:: RECORDS FOR THIS EXERCISE ::
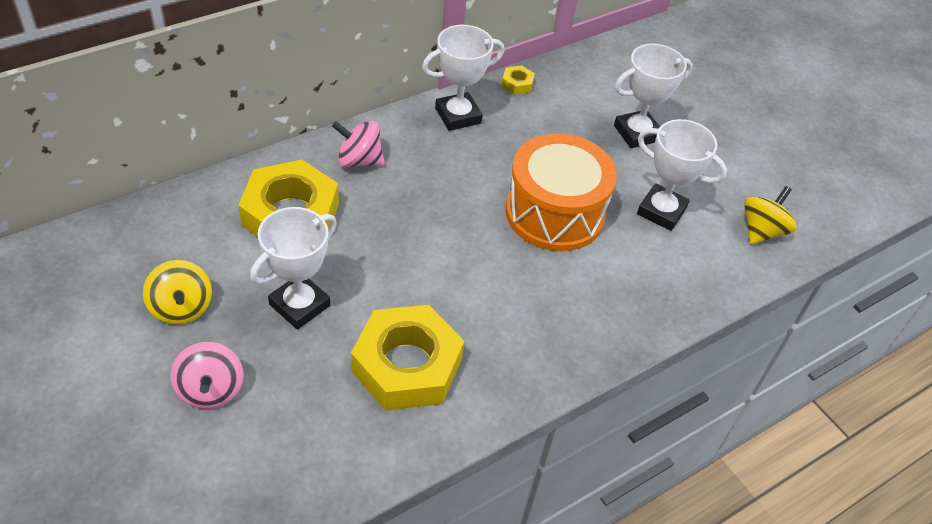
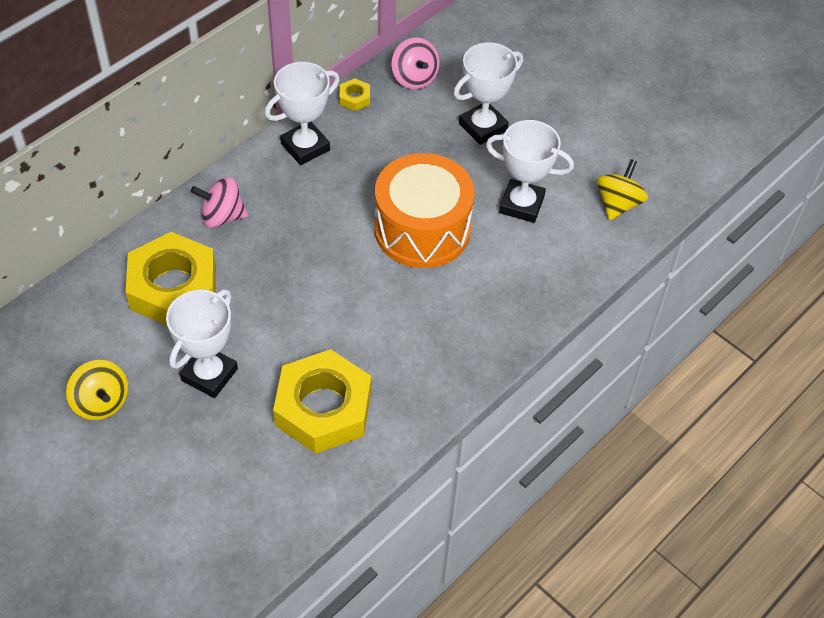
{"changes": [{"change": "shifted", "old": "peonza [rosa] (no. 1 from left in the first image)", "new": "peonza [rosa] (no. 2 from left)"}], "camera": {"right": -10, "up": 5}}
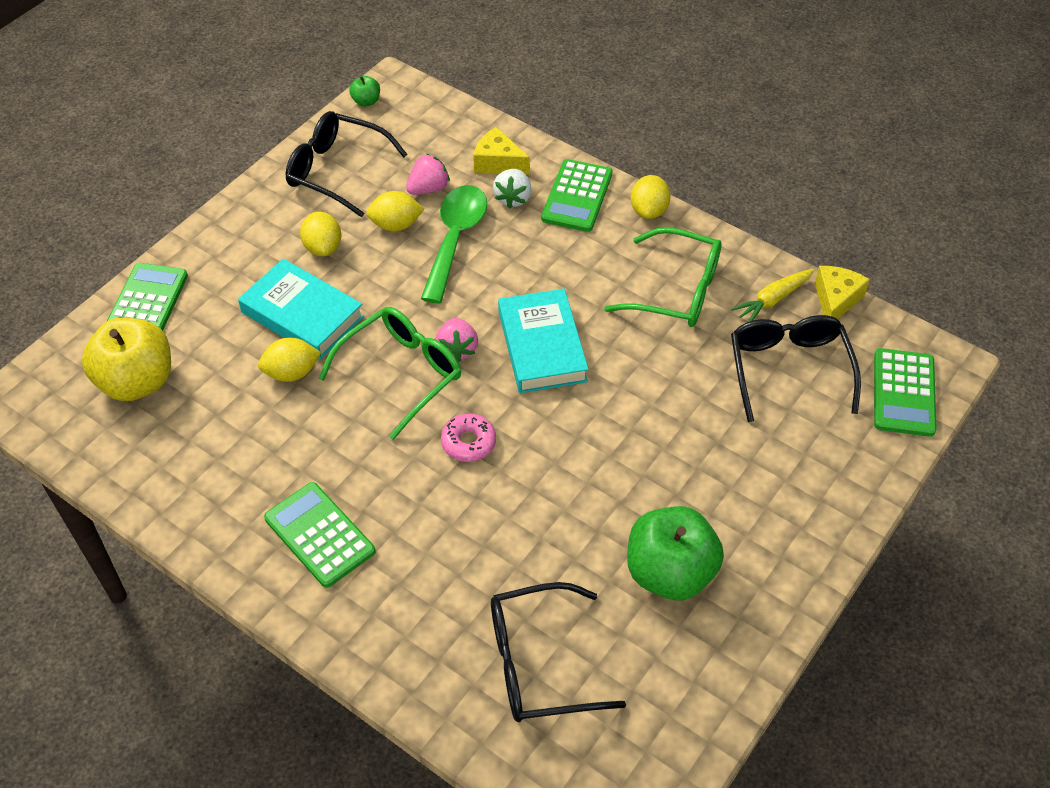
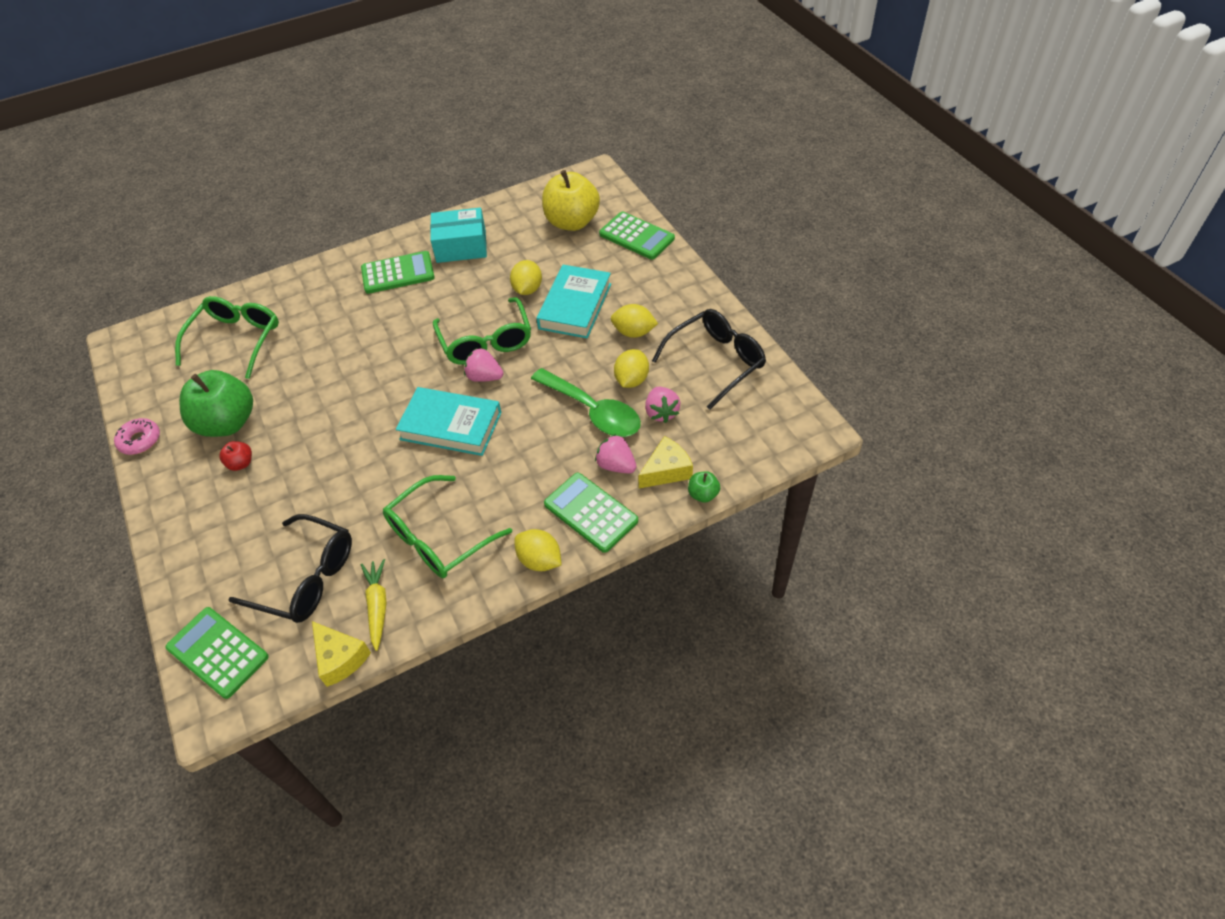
{"changes": [{"change": "shifted", "old": "rosquilla [rosa]"}, {"change": "repainted", "old": "gafas [negro] (no. 2 from left)", "new": "gafas [verde] (no. 1 from left)"}, {"change": "new", "new": "manzana [rojo]"}, {"change": "new", "new": "caja [turquesa]"}, {"change": "rotated", "old": "libro [turquesa] (no. 1 from left in the first image)", "degrees": -45}, {"change": "repainted", "old": "fresa [blanco]", "new": "fresa [rosa] (no. 2 from left)"}, {"change": "shifted", "old": "manzana [verde] (no. 1 from left in the first image)", "new": "manzana [verde] (no. 2 from left)"}], "camera": {"right": 120, "up": 0}}
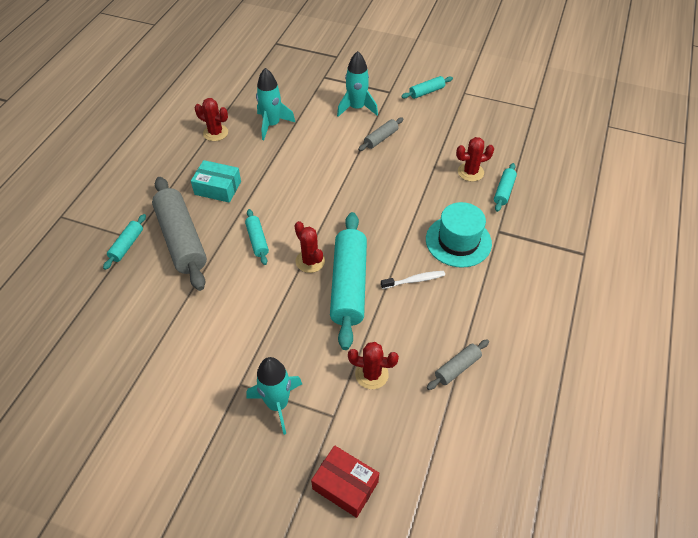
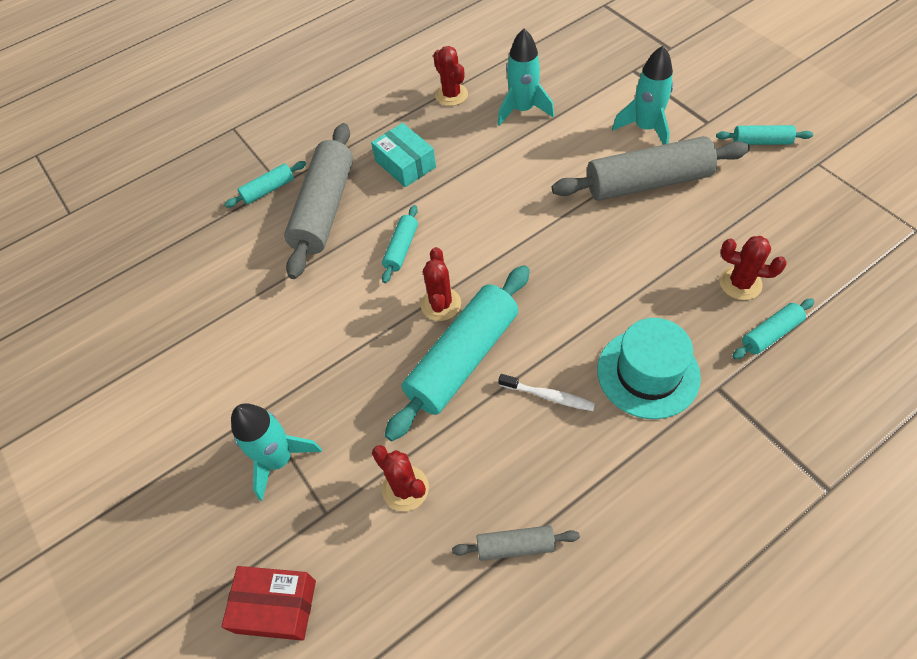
{"changes": [{"change": "rotated", "old": "caja [rojo]", "degrees": -60}, {"change": "scaled", "old": "rodillo [gris] (no. 2 from left in the first image)", "factor": 2.11}], "camera": {"right": 40, "up": 5}}
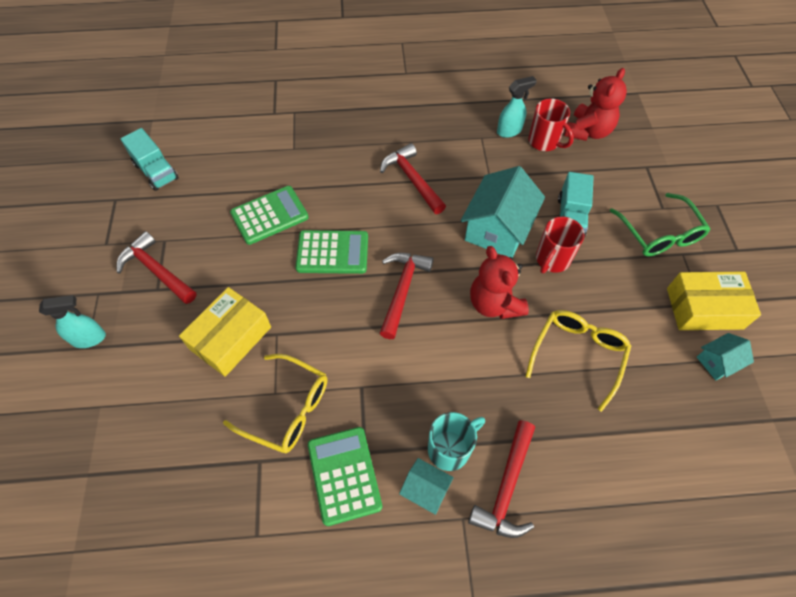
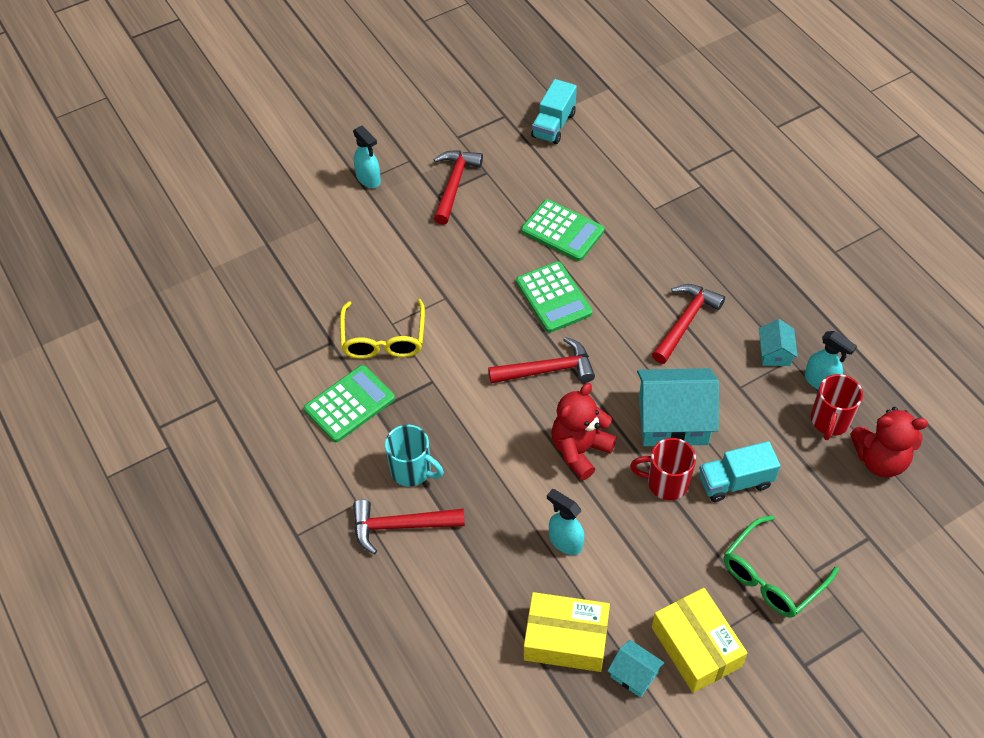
{"changes": [{"change": "shifted", "old": "caja [amarillo] (no. 1 from left)"}, {"change": "swapped", "old": "gafas [amarillo] (no. 2 from left)", "new": "pulverizador [turquesa] (no. 2 from left)"}, {"change": "shifted", "old": "casa [turquesa] (no. 1 from left in the first image)", "new": "casa [turquesa] (no. 3 from left)"}], "camera": {"right": 65, "up": -5}}
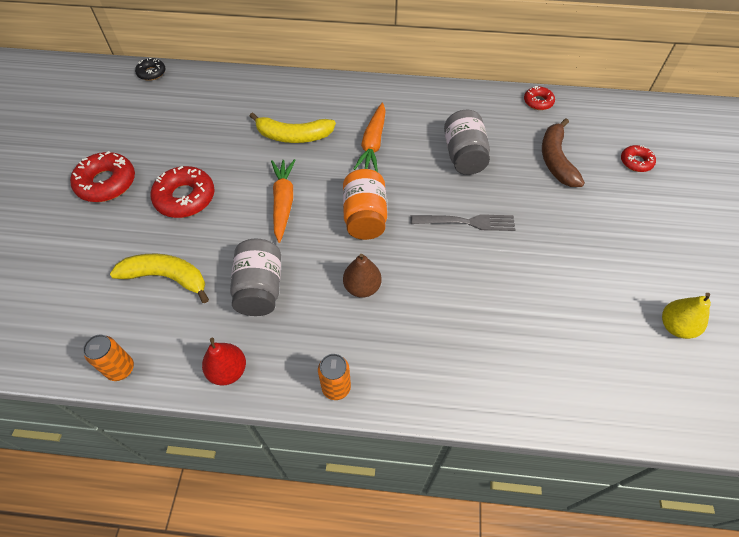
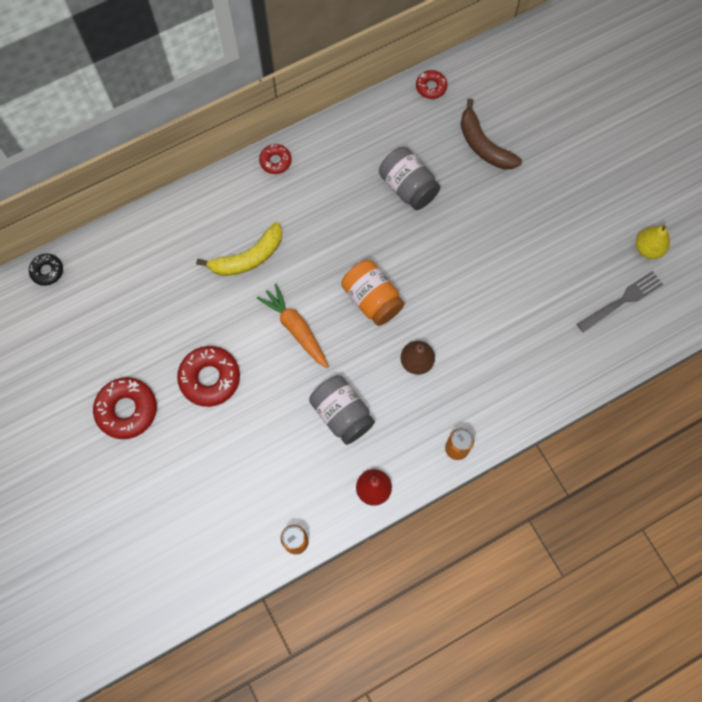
{"changes": [{"change": "shifted", "old": "rosquilla [rojo] (no. 4 from left in the first image)", "new": "rosquilla [rojo] (no. 3 from left)"}, {"change": "shifted", "old": "tenedor [gris]"}, {"change": "gone", "old": "plátano [amarillo] (no. 1 from left)"}, {"change": "gone", "old": "zanahoria [naranja] (no. 2 from left)"}], "camera": {"right": -35, "up": 15}}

:: ACTION ITEM ::
Reproduce all the records verbatim, excluding images.

:: TASK RESULT ::
{"changes": [{"change": "shifted", "old": "peonza [rosa] (no. 1 from left in the first image)", "new": "peonza [rosa] (no. 2 from left)"}], "camera": {"right": -10, "up": 5}}
{"changes": [{"change": "shifted", "old": "rosquilla [rosa]"}, {"change": "repainted", "old": "gafas [negro] (no. 2 from left)", "new": "gafas [verde] (no. 1 from left)"}, {"change": "new", "new": "manzana [rojo]"}, {"change": "new", "new": "caja [turquesa]"}, {"change": "rotated", "old": "libro [turquesa] (no. 1 from left in the first image)", "degrees": -45}, {"change": "repainted", "old": "fresa [blanco]", "new": "fresa [rosa] (no. 2 from left)"}, {"change": "shifted", "old": "manzana [verde] (no. 1 from left in the first image)", "new": "manzana [verde] (no. 2 from left)"}], "camera": {"right": 120, "up": 0}}
{"changes": [{"change": "rotated", "old": "caja [rojo]", "degrees": -60}, {"change": "scaled", "old": "rodillo [gris] (no. 2 from left in the first image)", "factor": 2.11}], "camera": {"right": 40, "up": 5}}
{"changes": [{"change": "shifted", "old": "caja [amarillo] (no. 1 from left)"}, {"change": "swapped", "old": "gafas [amarillo] (no. 2 from left)", "new": "pulverizador [turquesa] (no. 2 from left)"}, {"change": "shifted", "old": "casa [turquesa] (no. 1 from left in the first image)", "new": "casa [turquesa] (no. 3 from left)"}], "camera": {"right": 65, "up": -5}}
{"changes": [{"change": "shifted", "old": "rosquilla [rojo] (no. 4 from left in the first image)", "new": "rosquilla [rojo] (no. 3 from left)"}, {"change": "shifted", "old": "tenedor [gris]"}, {"change": "gone", "old": "plátano [amarillo] (no. 1 from left)"}, {"change": "gone", "old": "zanahoria [naranja] (no. 2 from left)"}], "camera": {"right": -35, "up": 15}}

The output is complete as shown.